▶ _Task directions_: Starting with the line with "blue circle: (322, 222) -> (221, 167), moved" in the entries below and going on through the line with "purple circle: (109, 73) -> (165, 140), moved", output every line exactly and nothing more. No pictures.
=== Section Start ===
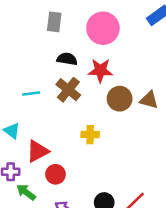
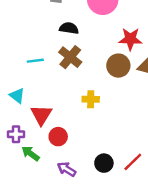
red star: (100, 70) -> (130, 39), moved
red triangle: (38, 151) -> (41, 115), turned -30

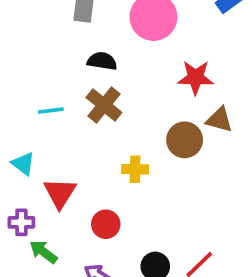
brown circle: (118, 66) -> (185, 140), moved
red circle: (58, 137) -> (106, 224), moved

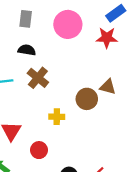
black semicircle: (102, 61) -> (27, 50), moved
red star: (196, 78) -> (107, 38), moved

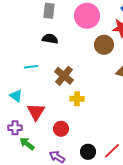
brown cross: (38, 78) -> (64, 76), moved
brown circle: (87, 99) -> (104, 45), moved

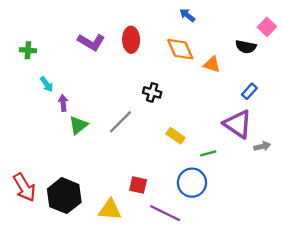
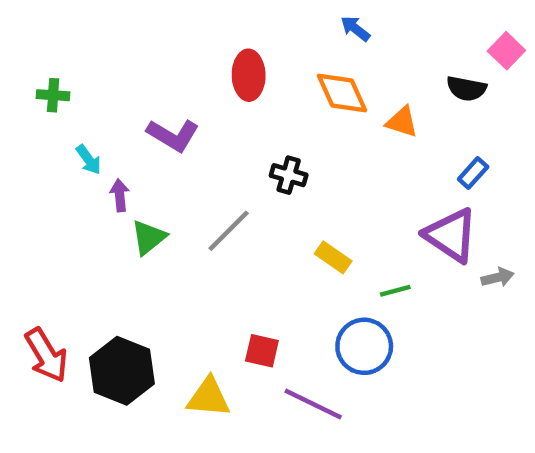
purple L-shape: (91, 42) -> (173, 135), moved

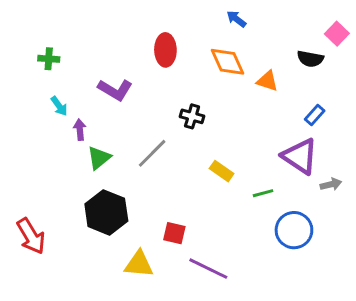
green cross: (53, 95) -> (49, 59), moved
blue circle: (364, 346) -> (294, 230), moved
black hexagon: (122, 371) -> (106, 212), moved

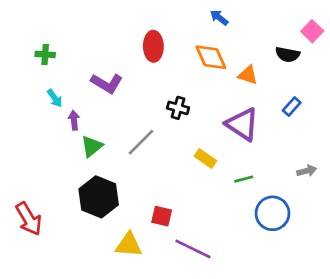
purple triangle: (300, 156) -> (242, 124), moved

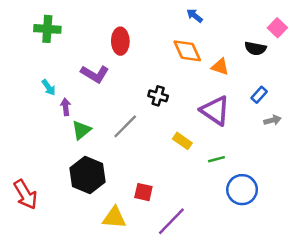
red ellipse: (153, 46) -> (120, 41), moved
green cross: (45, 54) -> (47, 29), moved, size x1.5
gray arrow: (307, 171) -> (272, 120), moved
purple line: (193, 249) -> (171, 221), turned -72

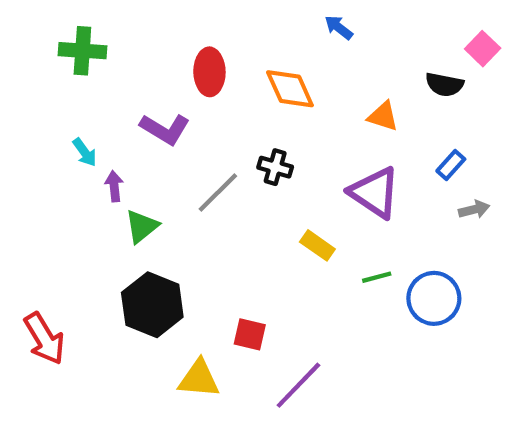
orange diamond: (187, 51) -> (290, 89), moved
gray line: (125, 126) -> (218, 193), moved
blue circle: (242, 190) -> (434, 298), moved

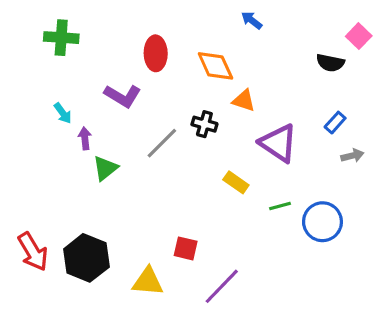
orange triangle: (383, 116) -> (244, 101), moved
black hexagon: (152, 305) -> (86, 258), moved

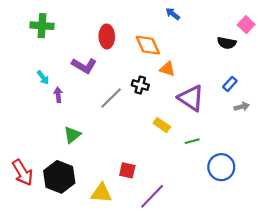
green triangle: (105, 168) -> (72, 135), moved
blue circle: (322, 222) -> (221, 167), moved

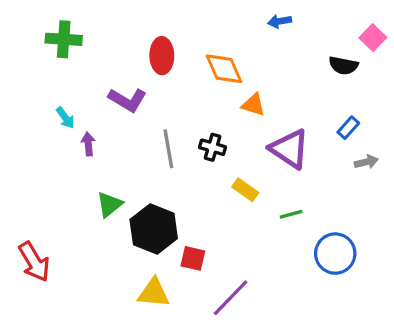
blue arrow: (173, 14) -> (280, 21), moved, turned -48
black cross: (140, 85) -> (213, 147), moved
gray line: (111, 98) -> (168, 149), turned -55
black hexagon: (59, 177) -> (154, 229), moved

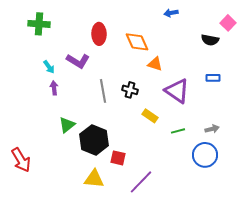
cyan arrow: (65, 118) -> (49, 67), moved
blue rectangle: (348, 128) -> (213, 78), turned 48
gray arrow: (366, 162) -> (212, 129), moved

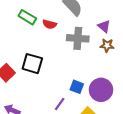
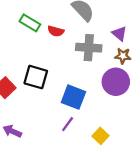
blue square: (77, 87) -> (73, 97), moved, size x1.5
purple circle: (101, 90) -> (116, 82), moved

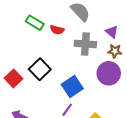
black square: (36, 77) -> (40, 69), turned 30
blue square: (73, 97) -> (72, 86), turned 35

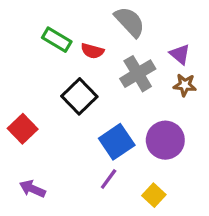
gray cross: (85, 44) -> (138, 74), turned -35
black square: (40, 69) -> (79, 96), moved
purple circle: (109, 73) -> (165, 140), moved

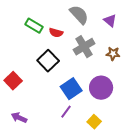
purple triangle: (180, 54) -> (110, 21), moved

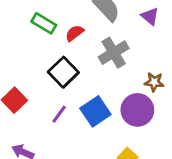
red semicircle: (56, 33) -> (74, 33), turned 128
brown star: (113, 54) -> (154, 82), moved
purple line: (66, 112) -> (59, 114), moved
=== Section End ===
▶ _Result for this task_:
blue circle: (322, 222) -> (221, 167), moved

blue arrow: (173, 14) -> (280, 21), moved, turned -48
black cross: (140, 85) -> (213, 147), moved
gray line: (111, 98) -> (168, 149), turned -55
black hexagon: (59, 177) -> (154, 229), moved

cyan arrow: (65, 118) -> (49, 67), moved
blue rectangle: (348, 128) -> (213, 78), turned 48
gray arrow: (366, 162) -> (212, 129), moved

blue square: (77, 87) -> (73, 97), moved, size x1.5
purple circle: (101, 90) -> (116, 82), moved

black square: (36, 77) -> (40, 69), turned 30
blue square: (73, 97) -> (72, 86), turned 35

gray cross: (85, 44) -> (138, 74), turned -35
black square: (40, 69) -> (79, 96), moved
purple circle: (109, 73) -> (165, 140), moved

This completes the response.